### [YOUR ASSIGNMENT]
Below is a block of records; reproduce all of them exactly and leave out any pictures.

### [Items from a data source]

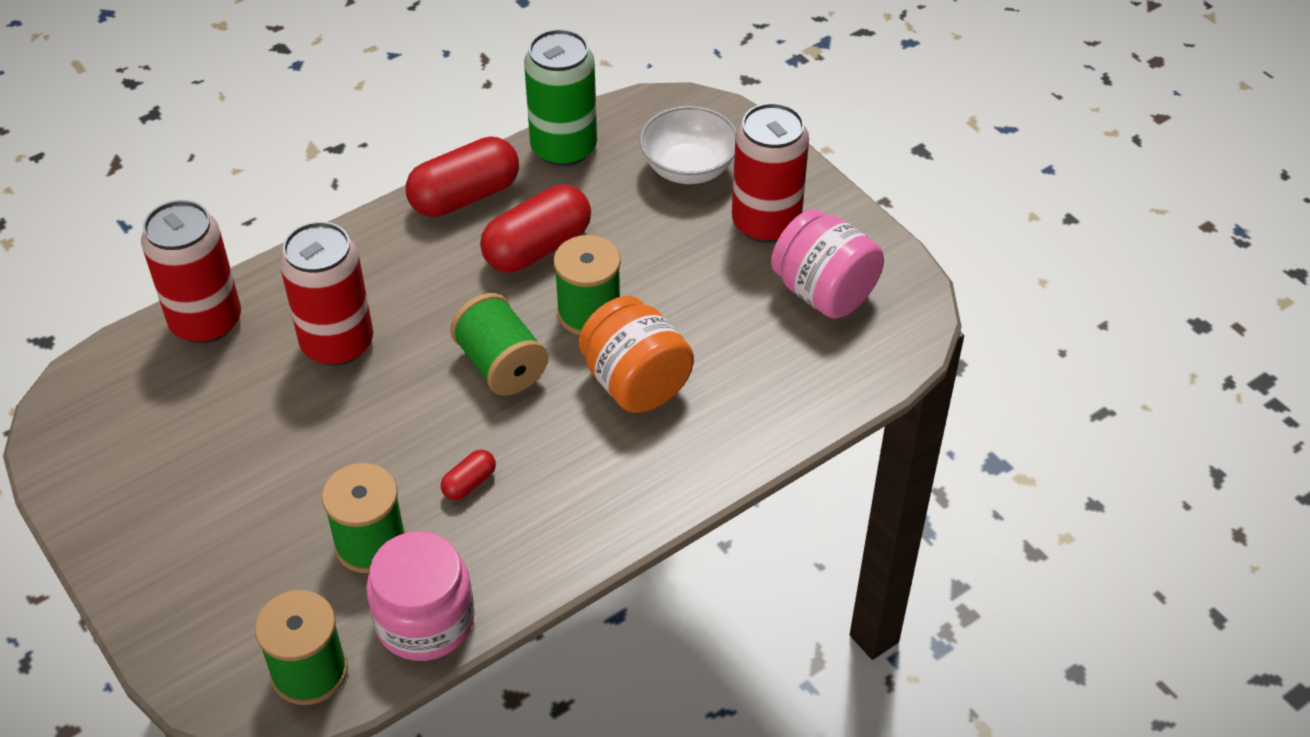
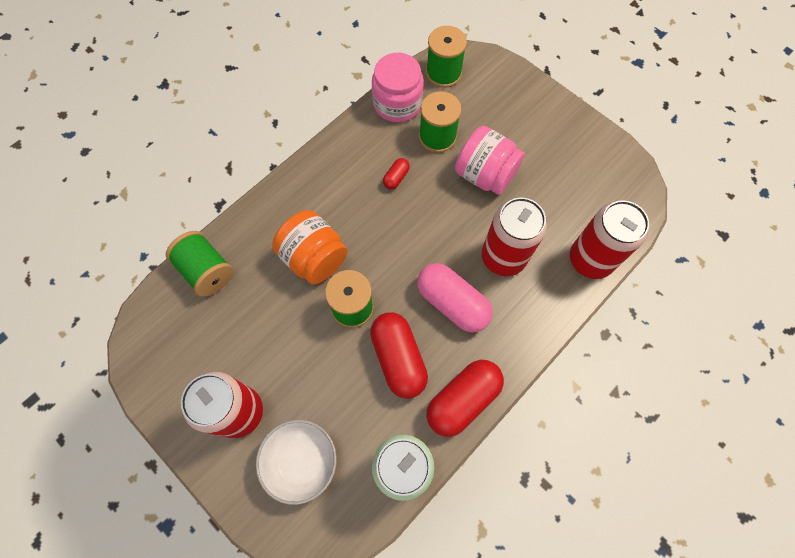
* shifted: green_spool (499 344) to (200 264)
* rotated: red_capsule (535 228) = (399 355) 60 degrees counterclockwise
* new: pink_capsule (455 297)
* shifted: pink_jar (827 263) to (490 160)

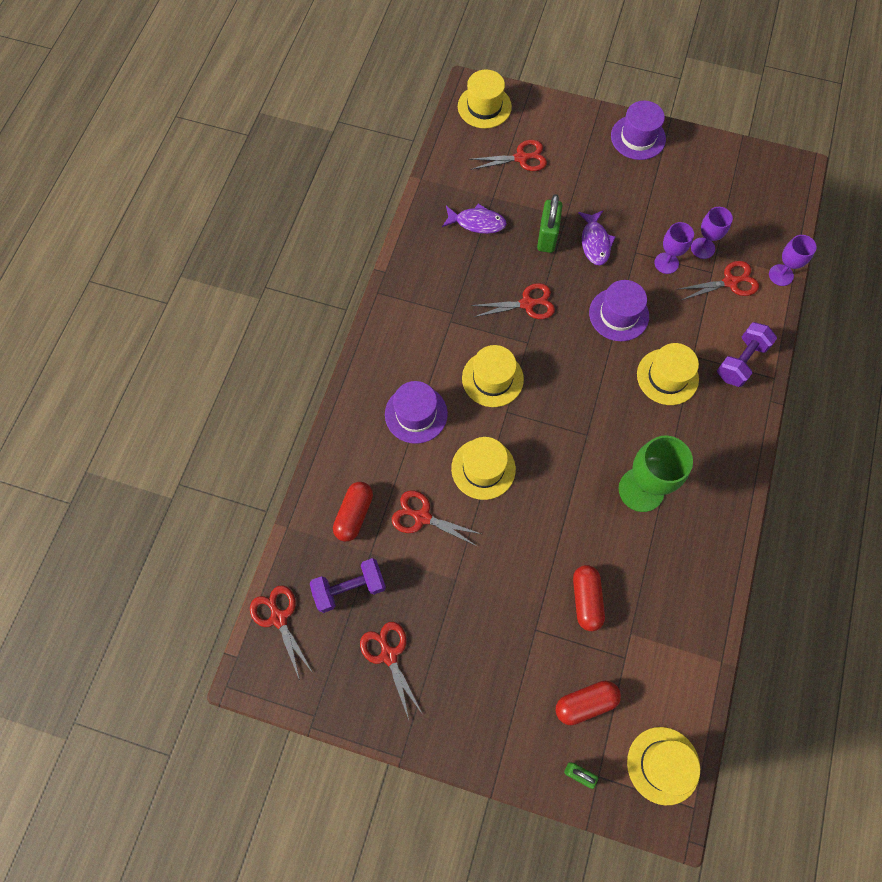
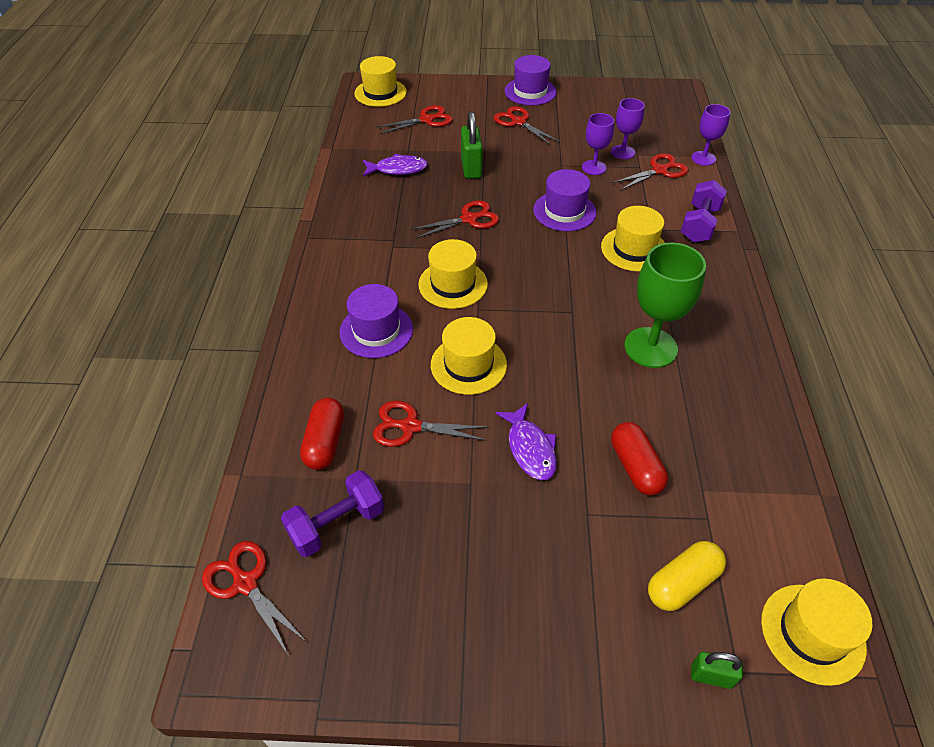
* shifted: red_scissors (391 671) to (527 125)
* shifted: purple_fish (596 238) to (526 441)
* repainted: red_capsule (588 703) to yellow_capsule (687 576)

### [EXPECTED ANSWER]
* shifted: green_spool (499 344) to (200 264)
* rotated: red_capsule (535 228) = (399 355) 60 degrees counterclockwise
* new: pink_capsule (455 297)
* shifted: pink_jar (827 263) to (490 160)

* shifted: red_scissors (391 671) to (527 125)
* shifted: purple_fish (596 238) to (526 441)
* repainted: red_capsule (588 703) to yellow_capsule (687 576)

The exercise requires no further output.